===== EXTRACTED ENTRIES =====
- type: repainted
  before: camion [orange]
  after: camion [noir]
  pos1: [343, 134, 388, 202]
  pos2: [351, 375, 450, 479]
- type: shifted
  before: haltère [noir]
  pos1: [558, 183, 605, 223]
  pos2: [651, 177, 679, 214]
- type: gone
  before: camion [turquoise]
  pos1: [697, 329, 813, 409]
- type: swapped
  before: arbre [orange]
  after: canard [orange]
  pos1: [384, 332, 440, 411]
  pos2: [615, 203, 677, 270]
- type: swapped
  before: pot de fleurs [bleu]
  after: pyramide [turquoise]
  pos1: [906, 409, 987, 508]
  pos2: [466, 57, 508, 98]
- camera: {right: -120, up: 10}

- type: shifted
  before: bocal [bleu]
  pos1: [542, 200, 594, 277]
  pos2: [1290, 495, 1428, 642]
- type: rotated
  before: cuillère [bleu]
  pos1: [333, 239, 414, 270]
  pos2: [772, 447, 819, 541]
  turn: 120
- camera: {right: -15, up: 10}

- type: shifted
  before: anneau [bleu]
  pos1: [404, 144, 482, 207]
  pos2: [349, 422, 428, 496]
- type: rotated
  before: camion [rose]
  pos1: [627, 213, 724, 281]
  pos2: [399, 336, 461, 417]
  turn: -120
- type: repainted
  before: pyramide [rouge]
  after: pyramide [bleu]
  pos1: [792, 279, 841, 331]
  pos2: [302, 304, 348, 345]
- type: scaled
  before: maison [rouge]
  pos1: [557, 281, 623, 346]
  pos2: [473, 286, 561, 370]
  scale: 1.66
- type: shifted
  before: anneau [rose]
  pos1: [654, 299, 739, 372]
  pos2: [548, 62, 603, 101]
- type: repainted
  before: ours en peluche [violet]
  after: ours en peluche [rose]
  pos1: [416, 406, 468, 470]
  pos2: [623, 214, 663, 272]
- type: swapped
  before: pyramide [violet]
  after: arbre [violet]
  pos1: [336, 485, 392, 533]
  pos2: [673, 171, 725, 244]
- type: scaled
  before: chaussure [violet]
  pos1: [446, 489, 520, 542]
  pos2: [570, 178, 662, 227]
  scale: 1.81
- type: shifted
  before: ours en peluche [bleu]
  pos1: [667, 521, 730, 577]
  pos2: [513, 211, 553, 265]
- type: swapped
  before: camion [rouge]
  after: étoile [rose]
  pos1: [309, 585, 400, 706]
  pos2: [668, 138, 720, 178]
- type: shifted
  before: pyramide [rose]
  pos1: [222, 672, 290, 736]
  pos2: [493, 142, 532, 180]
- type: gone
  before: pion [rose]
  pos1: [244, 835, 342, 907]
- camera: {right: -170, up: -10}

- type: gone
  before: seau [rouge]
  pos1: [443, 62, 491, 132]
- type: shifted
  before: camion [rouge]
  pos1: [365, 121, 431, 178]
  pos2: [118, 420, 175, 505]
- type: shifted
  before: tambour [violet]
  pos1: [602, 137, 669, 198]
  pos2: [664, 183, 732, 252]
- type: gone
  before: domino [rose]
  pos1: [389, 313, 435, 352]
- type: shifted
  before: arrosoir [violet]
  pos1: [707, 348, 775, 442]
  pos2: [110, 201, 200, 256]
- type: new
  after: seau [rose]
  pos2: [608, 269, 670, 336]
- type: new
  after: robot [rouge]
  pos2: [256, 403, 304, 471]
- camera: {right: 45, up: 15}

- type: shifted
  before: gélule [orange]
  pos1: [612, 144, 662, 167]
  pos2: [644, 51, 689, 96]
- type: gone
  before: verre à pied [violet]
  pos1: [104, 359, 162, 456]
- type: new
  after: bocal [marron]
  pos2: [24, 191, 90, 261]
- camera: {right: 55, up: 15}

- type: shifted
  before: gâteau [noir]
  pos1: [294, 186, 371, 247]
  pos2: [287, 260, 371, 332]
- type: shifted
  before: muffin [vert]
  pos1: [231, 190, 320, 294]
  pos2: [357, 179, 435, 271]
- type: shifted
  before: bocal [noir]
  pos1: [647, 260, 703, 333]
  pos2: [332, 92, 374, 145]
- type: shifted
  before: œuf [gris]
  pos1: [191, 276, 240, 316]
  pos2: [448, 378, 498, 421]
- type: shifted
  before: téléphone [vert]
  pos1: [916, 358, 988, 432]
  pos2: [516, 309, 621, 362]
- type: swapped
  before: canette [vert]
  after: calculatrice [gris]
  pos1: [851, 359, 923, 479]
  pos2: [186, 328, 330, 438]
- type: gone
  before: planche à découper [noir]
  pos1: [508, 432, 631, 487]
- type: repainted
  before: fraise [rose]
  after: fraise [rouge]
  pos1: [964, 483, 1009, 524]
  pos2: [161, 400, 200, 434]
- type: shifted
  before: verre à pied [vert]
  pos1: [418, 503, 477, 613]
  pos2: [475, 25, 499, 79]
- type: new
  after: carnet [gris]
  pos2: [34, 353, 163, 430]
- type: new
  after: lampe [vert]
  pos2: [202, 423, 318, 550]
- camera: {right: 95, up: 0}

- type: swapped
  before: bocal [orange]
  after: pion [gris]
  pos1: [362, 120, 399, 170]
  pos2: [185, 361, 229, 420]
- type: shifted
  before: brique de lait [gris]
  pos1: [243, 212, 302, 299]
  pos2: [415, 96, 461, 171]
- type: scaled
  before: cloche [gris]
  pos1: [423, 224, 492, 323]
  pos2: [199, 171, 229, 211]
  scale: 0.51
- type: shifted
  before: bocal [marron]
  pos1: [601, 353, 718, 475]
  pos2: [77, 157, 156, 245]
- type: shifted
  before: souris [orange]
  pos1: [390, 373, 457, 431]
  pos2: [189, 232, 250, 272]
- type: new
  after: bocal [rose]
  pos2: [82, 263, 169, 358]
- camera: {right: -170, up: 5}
=====
Write out every entry above, word for word.

__ANSWER SPACE__.
- type: repainted
  before: camion [orange]
  after: camion [noir]
  pos1: [343, 134, 388, 202]
  pos2: [351, 375, 450, 479]
- type: shifted
  before: haltère [noir]
  pos1: [558, 183, 605, 223]
  pos2: [651, 177, 679, 214]
- type: gone
  before: camion [turquoise]
  pos1: [697, 329, 813, 409]
- type: swapped
  before: arbre [orange]
  after: canard [orange]
  pos1: [384, 332, 440, 411]
  pos2: [615, 203, 677, 270]
- type: swapped
  before: pot de fleurs [bleu]
  after: pyramide [turquoise]
  pos1: [906, 409, 987, 508]
  pos2: [466, 57, 508, 98]
- camera: {right: -120, up: 10}

- type: shifted
  before: bocal [bleu]
  pos1: [542, 200, 594, 277]
  pos2: [1290, 495, 1428, 642]
- type: rotated
  before: cuillère [bleu]
  pos1: [333, 239, 414, 270]
  pos2: [772, 447, 819, 541]
  turn: 120
- camera: {right: -15, up: 10}

- type: shifted
  before: anneau [bleu]
  pos1: [404, 144, 482, 207]
  pos2: [349, 422, 428, 496]
- type: rotated
  before: camion [rose]
  pos1: [627, 213, 724, 281]
  pos2: [399, 336, 461, 417]
  turn: -120
- type: repainted
  before: pyramide [rouge]
  after: pyramide [bleu]
  pos1: [792, 279, 841, 331]
  pos2: [302, 304, 348, 345]
- type: scaled
  before: maison [rouge]
  pos1: [557, 281, 623, 346]
  pos2: [473, 286, 561, 370]
  scale: 1.66
- type: shifted
  before: anneau [rose]
  pos1: [654, 299, 739, 372]
  pos2: [548, 62, 603, 101]
- type: repainted
  before: ours en peluche [violet]
  after: ours en peluche [rose]
  pos1: [416, 406, 468, 470]
  pos2: [623, 214, 663, 272]
- type: swapped
  before: pyramide [violet]
  after: arbre [violet]
  pos1: [336, 485, 392, 533]
  pos2: [673, 171, 725, 244]
- type: scaled
  before: chaussure [violet]
  pos1: [446, 489, 520, 542]
  pos2: [570, 178, 662, 227]
  scale: 1.81
- type: shifted
  before: ours en peluche [bleu]
  pos1: [667, 521, 730, 577]
  pos2: [513, 211, 553, 265]
- type: swapped
  before: camion [rouge]
  after: étoile [rose]
  pos1: [309, 585, 400, 706]
  pos2: [668, 138, 720, 178]
- type: shifted
  before: pyramide [rose]
  pos1: [222, 672, 290, 736]
  pos2: [493, 142, 532, 180]
- type: gone
  before: pion [rose]
  pos1: [244, 835, 342, 907]
- camera: {right: -170, up: -10}

- type: gone
  before: seau [rouge]
  pos1: [443, 62, 491, 132]
- type: shifted
  before: camion [rouge]
  pos1: [365, 121, 431, 178]
  pos2: [118, 420, 175, 505]
- type: shifted
  before: tambour [violet]
  pos1: [602, 137, 669, 198]
  pos2: [664, 183, 732, 252]
- type: gone
  before: domino [rose]
  pos1: [389, 313, 435, 352]
- type: shifted
  before: arrosoir [violet]
  pos1: [707, 348, 775, 442]
  pos2: [110, 201, 200, 256]
- type: new
  after: seau [rose]
  pos2: [608, 269, 670, 336]
- type: new
  after: robot [rouge]
  pos2: [256, 403, 304, 471]
- camera: {right: 45, up: 15}

- type: shifted
  before: gélule [orange]
  pos1: [612, 144, 662, 167]
  pos2: [644, 51, 689, 96]
- type: gone
  before: verre à pied [violet]
  pos1: [104, 359, 162, 456]
- type: new
  after: bocal [marron]
  pos2: [24, 191, 90, 261]
- camera: {right: 55, up: 15}

- type: shifted
  before: gâteau [noir]
  pos1: [294, 186, 371, 247]
  pos2: [287, 260, 371, 332]
- type: shifted
  before: muffin [vert]
  pos1: [231, 190, 320, 294]
  pos2: [357, 179, 435, 271]
- type: shifted
  before: bocal [noir]
  pos1: [647, 260, 703, 333]
  pos2: [332, 92, 374, 145]
- type: shifted
  before: œuf [gris]
  pos1: [191, 276, 240, 316]
  pos2: [448, 378, 498, 421]
- type: shifted
  before: téléphone [vert]
  pos1: [916, 358, 988, 432]
  pos2: [516, 309, 621, 362]
- type: swapped
  before: canette [vert]
  after: calculatrice [gris]
  pos1: [851, 359, 923, 479]
  pos2: [186, 328, 330, 438]
- type: gone
  before: planche à découper [noir]
  pos1: [508, 432, 631, 487]
- type: repainted
  before: fraise [rose]
  after: fraise [rouge]
  pos1: [964, 483, 1009, 524]
  pos2: [161, 400, 200, 434]
- type: shifted
  before: verre à pied [vert]
  pos1: [418, 503, 477, 613]
  pos2: [475, 25, 499, 79]
- type: new
  after: carnet [gris]
  pos2: [34, 353, 163, 430]
- type: new
  after: lampe [vert]
  pos2: [202, 423, 318, 550]
- camera: {right: 95, up: 0}

- type: swapped
  before: bocal [orange]
  after: pion [gris]
  pos1: [362, 120, 399, 170]
  pos2: [185, 361, 229, 420]
- type: shifted
  before: brique de lait [gris]
  pos1: [243, 212, 302, 299]
  pos2: [415, 96, 461, 171]
- type: scaled
  before: cloche [gris]
  pos1: [423, 224, 492, 323]
  pos2: [199, 171, 229, 211]
  scale: 0.51
- type: shifted
  before: bocal [marron]
  pos1: [601, 353, 718, 475]
  pos2: [77, 157, 156, 245]
- type: shifted
  before: souris [orange]
  pos1: [390, 373, 457, 431]
  pos2: [189, 232, 250, 272]
- type: new
  after: bocal [rose]
  pos2: [82, 263, 169, 358]
- camera: {right: -170, up: 5}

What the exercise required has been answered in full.